Stored records:
==================================================
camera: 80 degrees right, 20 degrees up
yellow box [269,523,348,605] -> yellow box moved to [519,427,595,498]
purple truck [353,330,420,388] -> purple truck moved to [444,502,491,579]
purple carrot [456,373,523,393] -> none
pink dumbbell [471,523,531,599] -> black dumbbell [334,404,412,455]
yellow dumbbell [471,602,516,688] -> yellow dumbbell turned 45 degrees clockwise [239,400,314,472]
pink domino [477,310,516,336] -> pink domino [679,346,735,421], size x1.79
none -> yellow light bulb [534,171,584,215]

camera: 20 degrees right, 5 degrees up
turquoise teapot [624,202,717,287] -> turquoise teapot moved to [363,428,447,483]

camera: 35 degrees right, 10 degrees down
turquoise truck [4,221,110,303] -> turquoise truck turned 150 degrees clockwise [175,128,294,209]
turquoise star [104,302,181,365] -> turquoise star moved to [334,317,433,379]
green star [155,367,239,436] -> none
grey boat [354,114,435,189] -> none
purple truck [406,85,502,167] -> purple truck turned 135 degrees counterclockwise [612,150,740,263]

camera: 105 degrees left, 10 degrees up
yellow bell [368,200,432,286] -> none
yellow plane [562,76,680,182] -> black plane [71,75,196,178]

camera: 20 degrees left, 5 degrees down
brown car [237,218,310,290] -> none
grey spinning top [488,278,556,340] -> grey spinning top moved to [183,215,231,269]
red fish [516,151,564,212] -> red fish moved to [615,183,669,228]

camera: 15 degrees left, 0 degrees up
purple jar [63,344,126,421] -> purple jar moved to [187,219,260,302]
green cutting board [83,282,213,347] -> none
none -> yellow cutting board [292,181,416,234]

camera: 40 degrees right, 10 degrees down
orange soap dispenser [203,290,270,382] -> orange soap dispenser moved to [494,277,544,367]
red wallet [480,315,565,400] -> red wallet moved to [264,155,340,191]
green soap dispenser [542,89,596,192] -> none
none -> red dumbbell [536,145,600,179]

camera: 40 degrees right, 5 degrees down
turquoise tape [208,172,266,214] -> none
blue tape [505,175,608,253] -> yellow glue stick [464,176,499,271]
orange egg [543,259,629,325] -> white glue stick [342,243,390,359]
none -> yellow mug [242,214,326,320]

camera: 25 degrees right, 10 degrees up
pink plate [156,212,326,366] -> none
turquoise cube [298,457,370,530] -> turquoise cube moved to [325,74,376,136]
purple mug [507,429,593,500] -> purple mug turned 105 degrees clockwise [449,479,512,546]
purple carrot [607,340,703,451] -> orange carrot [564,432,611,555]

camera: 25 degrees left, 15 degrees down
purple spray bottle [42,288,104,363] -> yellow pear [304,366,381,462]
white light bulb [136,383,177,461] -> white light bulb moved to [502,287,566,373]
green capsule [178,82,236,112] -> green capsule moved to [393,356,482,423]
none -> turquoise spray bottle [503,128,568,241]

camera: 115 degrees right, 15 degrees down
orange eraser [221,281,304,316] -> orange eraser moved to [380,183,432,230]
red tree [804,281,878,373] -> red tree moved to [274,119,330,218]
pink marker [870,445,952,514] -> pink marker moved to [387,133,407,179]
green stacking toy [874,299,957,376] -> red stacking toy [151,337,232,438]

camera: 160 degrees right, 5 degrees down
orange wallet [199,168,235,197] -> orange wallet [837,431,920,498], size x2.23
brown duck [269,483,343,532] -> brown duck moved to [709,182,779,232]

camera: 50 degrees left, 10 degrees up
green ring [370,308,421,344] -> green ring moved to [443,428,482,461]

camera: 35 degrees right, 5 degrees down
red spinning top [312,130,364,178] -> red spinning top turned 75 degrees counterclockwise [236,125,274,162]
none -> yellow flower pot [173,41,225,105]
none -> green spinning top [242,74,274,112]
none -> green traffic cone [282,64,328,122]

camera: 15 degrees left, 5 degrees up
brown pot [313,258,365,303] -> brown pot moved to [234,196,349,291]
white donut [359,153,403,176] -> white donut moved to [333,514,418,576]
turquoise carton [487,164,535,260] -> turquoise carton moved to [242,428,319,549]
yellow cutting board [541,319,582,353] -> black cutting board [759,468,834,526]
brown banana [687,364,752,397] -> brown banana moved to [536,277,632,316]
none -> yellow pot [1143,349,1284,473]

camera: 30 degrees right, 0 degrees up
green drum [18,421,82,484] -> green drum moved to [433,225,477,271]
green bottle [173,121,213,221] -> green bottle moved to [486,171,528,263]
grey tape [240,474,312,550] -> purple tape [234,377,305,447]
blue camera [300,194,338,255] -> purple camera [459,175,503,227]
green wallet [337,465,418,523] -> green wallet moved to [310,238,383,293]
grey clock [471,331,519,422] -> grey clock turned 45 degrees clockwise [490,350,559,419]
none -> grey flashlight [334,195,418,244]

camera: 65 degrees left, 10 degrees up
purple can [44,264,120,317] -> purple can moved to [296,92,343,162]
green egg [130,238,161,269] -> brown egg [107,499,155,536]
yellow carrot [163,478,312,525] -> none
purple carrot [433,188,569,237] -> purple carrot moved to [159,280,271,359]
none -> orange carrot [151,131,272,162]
==================================================
Task: Copy the records exactly.

Output of the exercise:
camera: 80 degrees right, 20 degrees up
yellow box [269,523,348,605] -> yellow box moved to [519,427,595,498]
purple truck [353,330,420,388] -> purple truck moved to [444,502,491,579]
purple carrot [456,373,523,393] -> none
pink dumbbell [471,523,531,599] -> black dumbbell [334,404,412,455]
yellow dumbbell [471,602,516,688] -> yellow dumbbell turned 45 degrees clockwise [239,400,314,472]
pink domino [477,310,516,336] -> pink domino [679,346,735,421], size x1.79
none -> yellow light bulb [534,171,584,215]

camera: 20 degrees right, 5 degrees up
turquoise teapot [624,202,717,287] -> turquoise teapot moved to [363,428,447,483]

camera: 35 degrees right, 10 degrees down
turquoise truck [4,221,110,303] -> turquoise truck turned 150 degrees clockwise [175,128,294,209]
turquoise star [104,302,181,365] -> turquoise star moved to [334,317,433,379]
green star [155,367,239,436] -> none
grey boat [354,114,435,189] -> none
purple truck [406,85,502,167] -> purple truck turned 135 degrees counterclockwise [612,150,740,263]

camera: 105 degrees left, 10 degrees up
yellow bell [368,200,432,286] -> none
yellow plane [562,76,680,182] -> black plane [71,75,196,178]

camera: 20 degrees left, 5 degrees down
brown car [237,218,310,290] -> none
grey spinning top [488,278,556,340] -> grey spinning top moved to [183,215,231,269]
red fish [516,151,564,212] -> red fish moved to [615,183,669,228]

camera: 15 degrees left, 0 degrees up
purple jar [63,344,126,421] -> purple jar moved to [187,219,260,302]
green cutting board [83,282,213,347] -> none
none -> yellow cutting board [292,181,416,234]

camera: 40 degrees right, 10 degrees down
orange soap dispenser [203,290,270,382] -> orange soap dispenser moved to [494,277,544,367]
red wallet [480,315,565,400] -> red wallet moved to [264,155,340,191]
green soap dispenser [542,89,596,192] -> none
none -> red dumbbell [536,145,600,179]

camera: 40 degrees right, 5 degrees down
turquoise tape [208,172,266,214] -> none
blue tape [505,175,608,253] -> yellow glue stick [464,176,499,271]
orange egg [543,259,629,325] -> white glue stick [342,243,390,359]
none -> yellow mug [242,214,326,320]

camera: 25 degrees right, 10 degrees up
pink plate [156,212,326,366] -> none
turquoise cube [298,457,370,530] -> turquoise cube moved to [325,74,376,136]
purple mug [507,429,593,500] -> purple mug turned 105 degrees clockwise [449,479,512,546]
purple carrot [607,340,703,451] -> orange carrot [564,432,611,555]

camera: 25 degrees left, 15 degrees down
purple spray bottle [42,288,104,363] -> yellow pear [304,366,381,462]
white light bulb [136,383,177,461] -> white light bulb moved to [502,287,566,373]
green capsule [178,82,236,112] -> green capsule moved to [393,356,482,423]
none -> turquoise spray bottle [503,128,568,241]

camera: 115 degrees right, 15 degrees down
orange eraser [221,281,304,316] -> orange eraser moved to [380,183,432,230]
red tree [804,281,878,373] -> red tree moved to [274,119,330,218]
pink marker [870,445,952,514] -> pink marker moved to [387,133,407,179]
green stacking toy [874,299,957,376] -> red stacking toy [151,337,232,438]

camera: 160 degrees right, 5 degrees down
orange wallet [199,168,235,197] -> orange wallet [837,431,920,498], size x2.23
brown duck [269,483,343,532] -> brown duck moved to [709,182,779,232]

camera: 50 degrees left, 10 degrees up
green ring [370,308,421,344] -> green ring moved to [443,428,482,461]

camera: 35 degrees right, 5 degrees down
red spinning top [312,130,364,178] -> red spinning top turned 75 degrees counterclockwise [236,125,274,162]
none -> yellow flower pot [173,41,225,105]
none -> green spinning top [242,74,274,112]
none -> green traffic cone [282,64,328,122]

camera: 15 degrees left, 5 degrees up
brown pot [313,258,365,303] -> brown pot moved to [234,196,349,291]
white donut [359,153,403,176] -> white donut moved to [333,514,418,576]
turquoise carton [487,164,535,260] -> turquoise carton moved to [242,428,319,549]
yellow cutting board [541,319,582,353] -> black cutting board [759,468,834,526]
brown banana [687,364,752,397] -> brown banana moved to [536,277,632,316]
none -> yellow pot [1143,349,1284,473]

camera: 30 degrees right, 0 degrees up
green drum [18,421,82,484] -> green drum moved to [433,225,477,271]
green bottle [173,121,213,221] -> green bottle moved to [486,171,528,263]
grey tape [240,474,312,550] -> purple tape [234,377,305,447]
blue camera [300,194,338,255] -> purple camera [459,175,503,227]
green wallet [337,465,418,523] -> green wallet moved to [310,238,383,293]
grey clock [471,331,519,422] -> grey clock turned 45 degrees clockwise [490,350,559,419]
none -> grey flashlight [334,195,418,244]

camera: 65 degrees left, 10 degrees up
purple can [44,264,120,317] -> purple can moved to [296,92,343,162]
green egg [130,238,161,269] -> brown egg [107,499,155,536]
yellow carrot [163,478,312,525] -> none
purple carrot [433,188,569,237] -> purple carrot moved to [159,280,271,359]
none -> orange carrot [151,131,272,162]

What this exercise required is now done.